Aim of the exercise
Search the records for lines that contain the word "none". Copy them all.

Exercise materials

+ + +

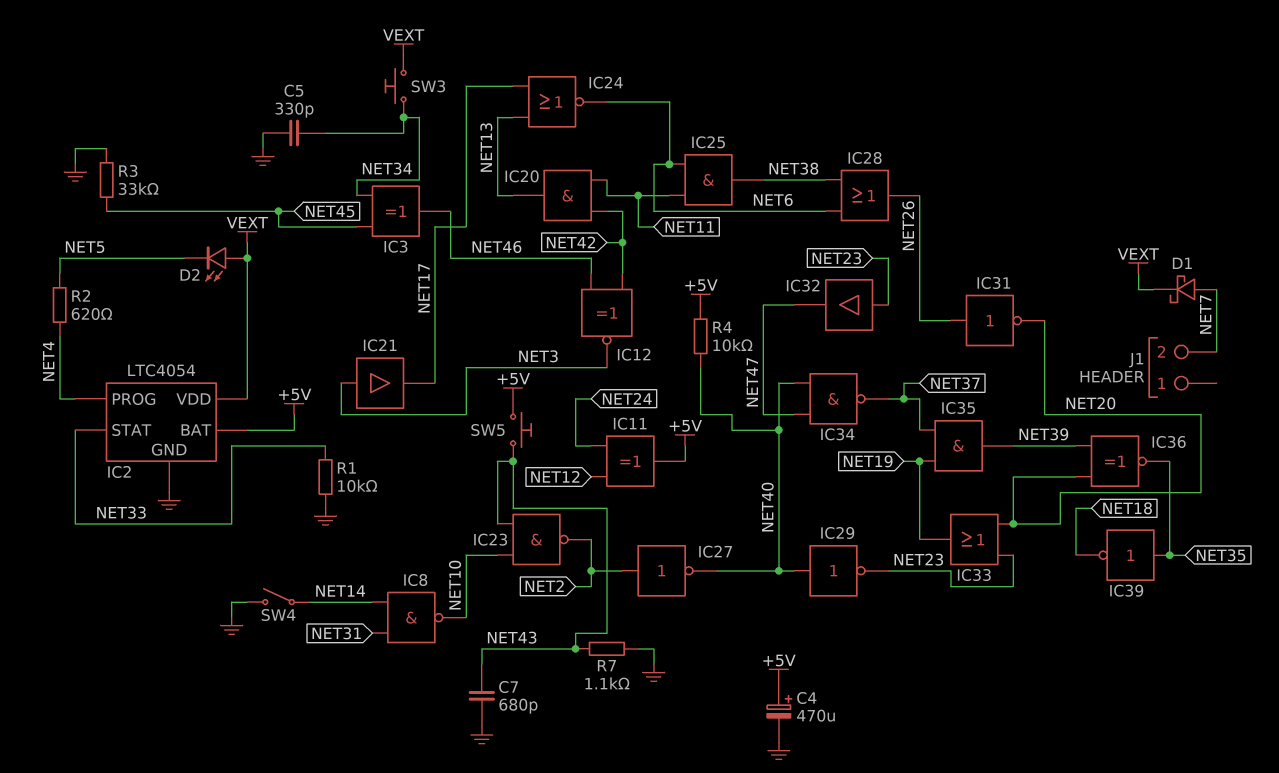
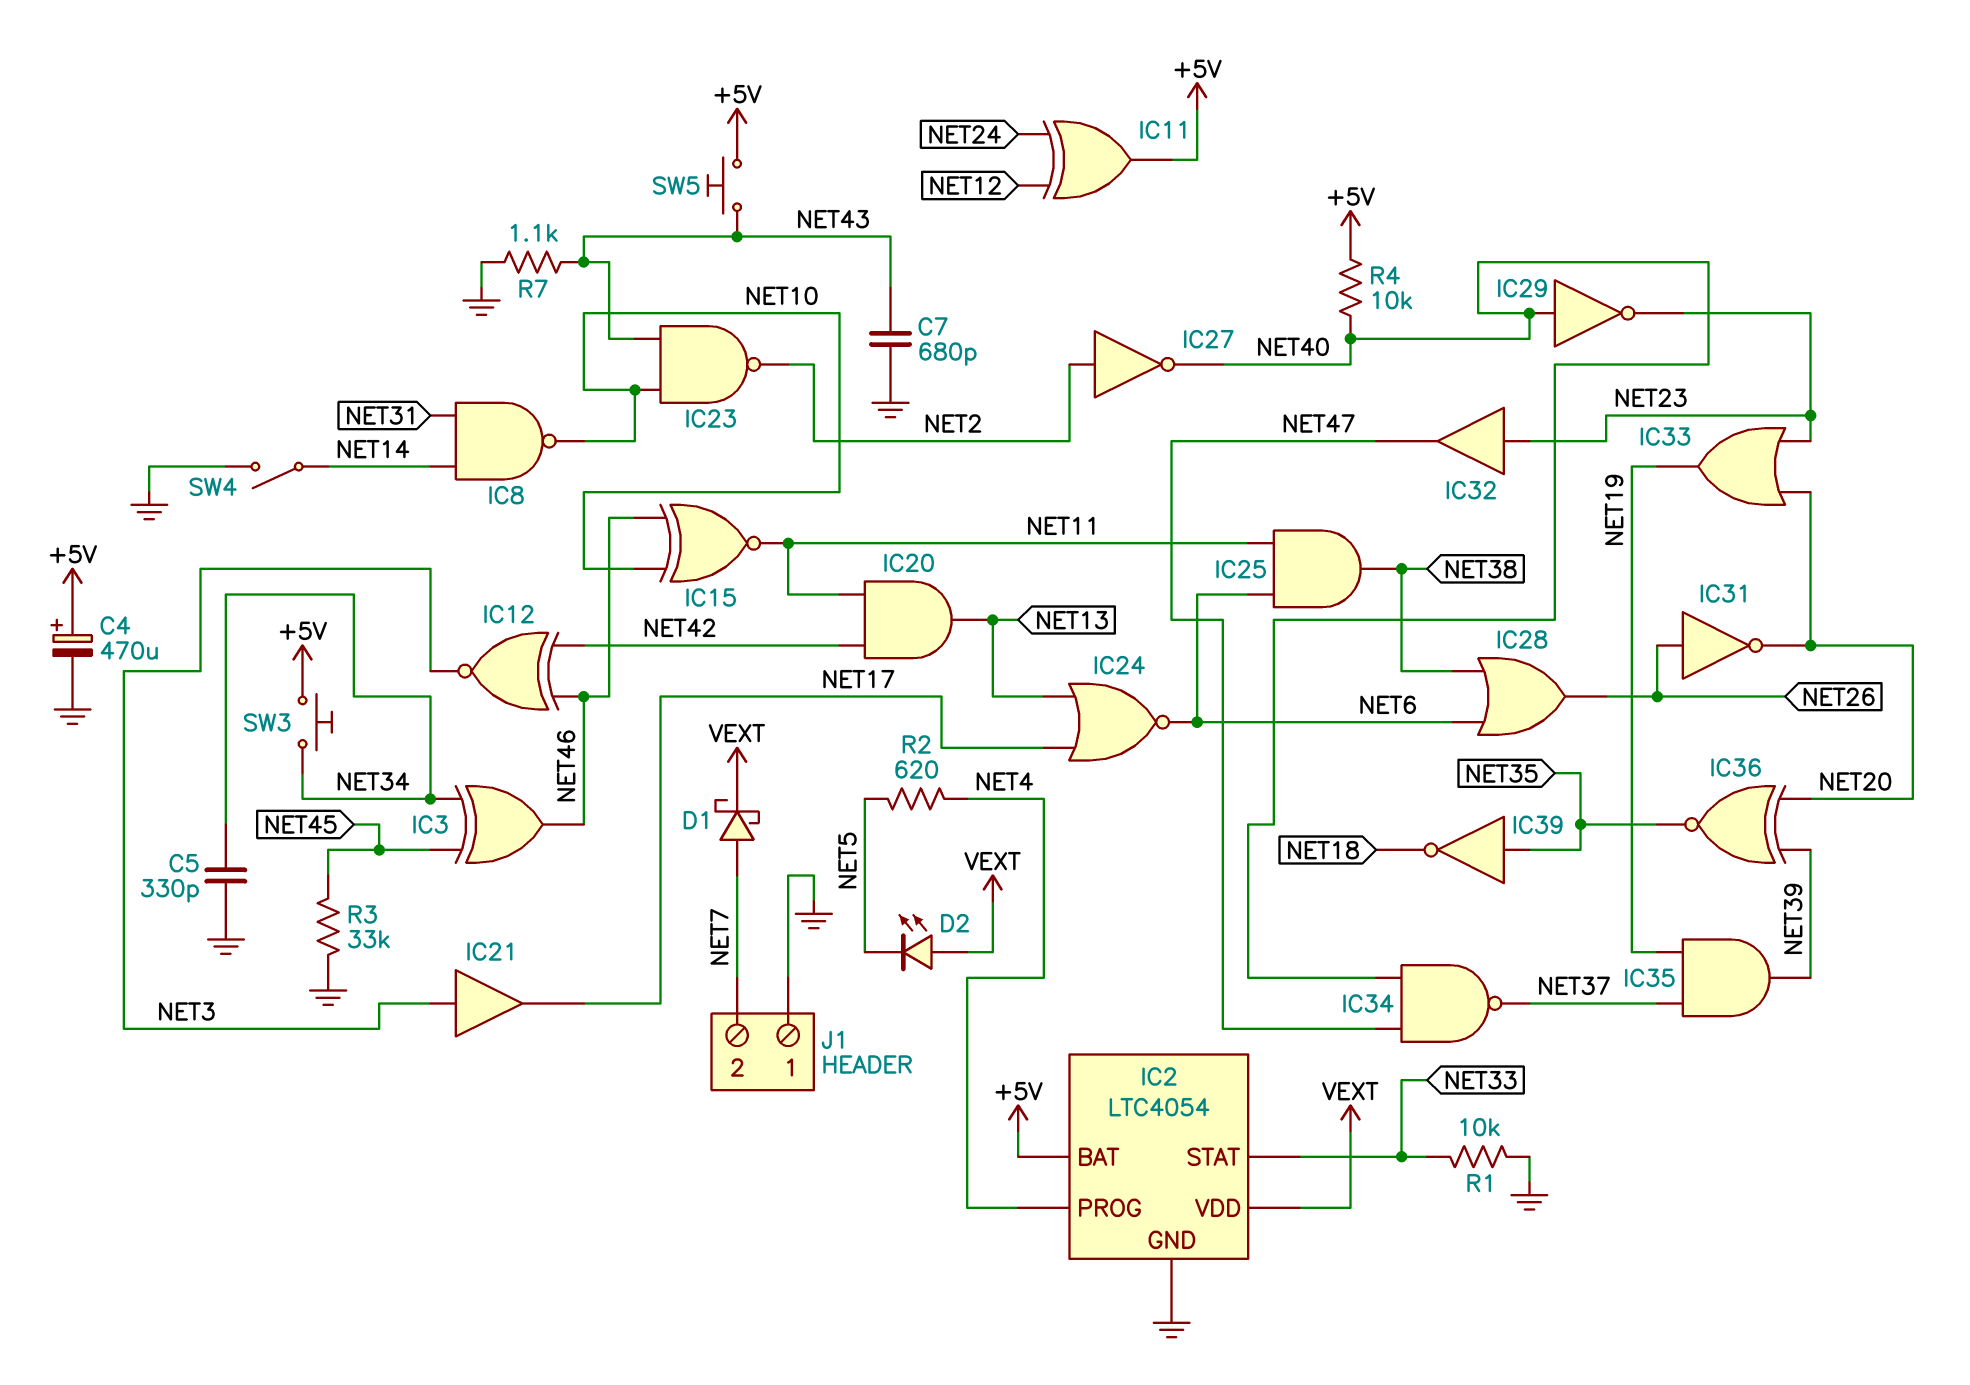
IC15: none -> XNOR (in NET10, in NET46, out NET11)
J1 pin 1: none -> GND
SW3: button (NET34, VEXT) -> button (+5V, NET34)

+ + +

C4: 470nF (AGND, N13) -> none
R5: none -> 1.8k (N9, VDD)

+ + +

Answer to this task
IC15: none -> XNOR (in NET10, in NET46, out NET11)
J1 pin 1: none -> GND
C4: 470nF (AGND, N13) -> none
R5: none -> 1.8k (N9, VDD)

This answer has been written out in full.